## [Assigned task]
Consider the listing below. Extract exactly the lines from the line containing "GAS1 pin AO: D27 -> VN" to the line containing "SCALE1 pin SCK: D2 -> RX0", both included.

## [Material to process]
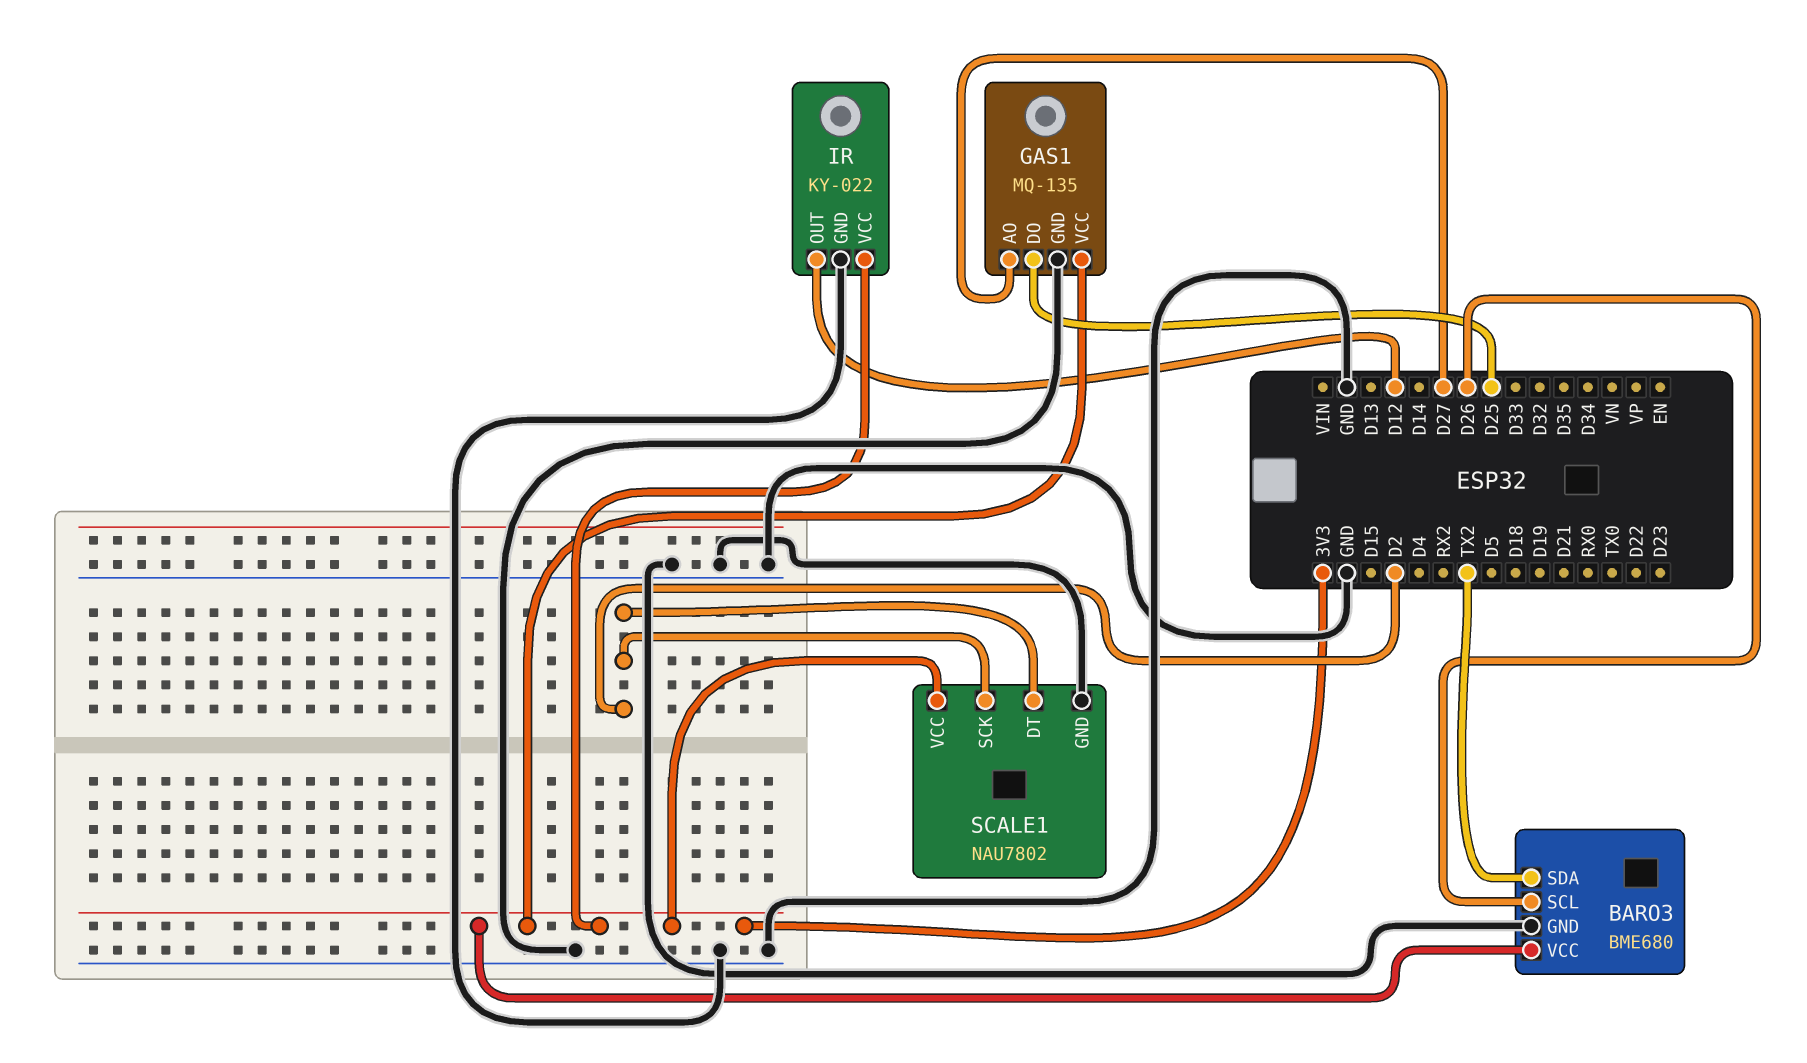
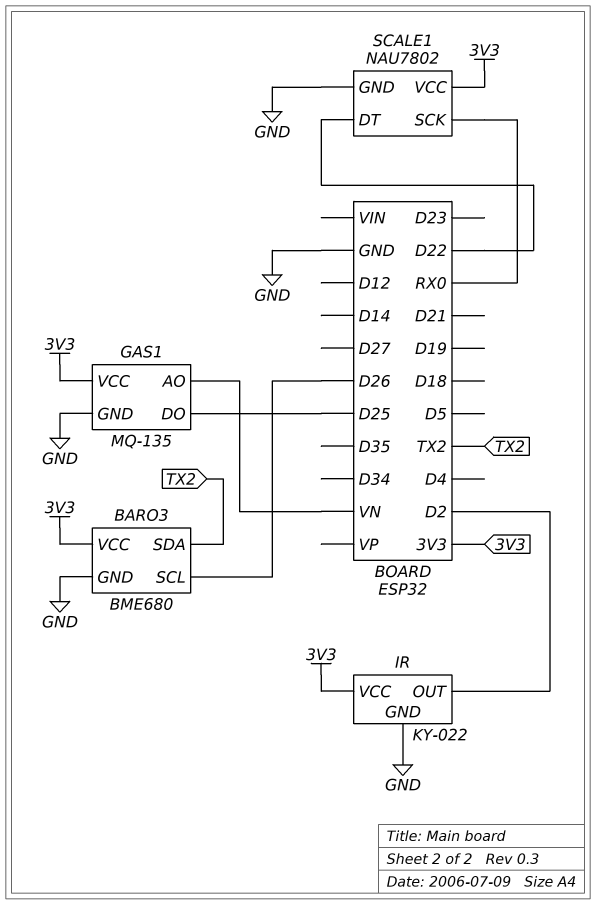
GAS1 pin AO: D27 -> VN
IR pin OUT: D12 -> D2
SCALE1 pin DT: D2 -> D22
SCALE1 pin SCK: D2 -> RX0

---

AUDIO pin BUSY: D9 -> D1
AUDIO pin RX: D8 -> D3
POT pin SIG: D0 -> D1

## [Answer to this exercise]
GAS1 pin AO: D27 -> VN
IR pin OUT: D12 -> D2
SCALE1 pin DT: D2 -> D22
SCALE1 pin SCK: D2 -> RX0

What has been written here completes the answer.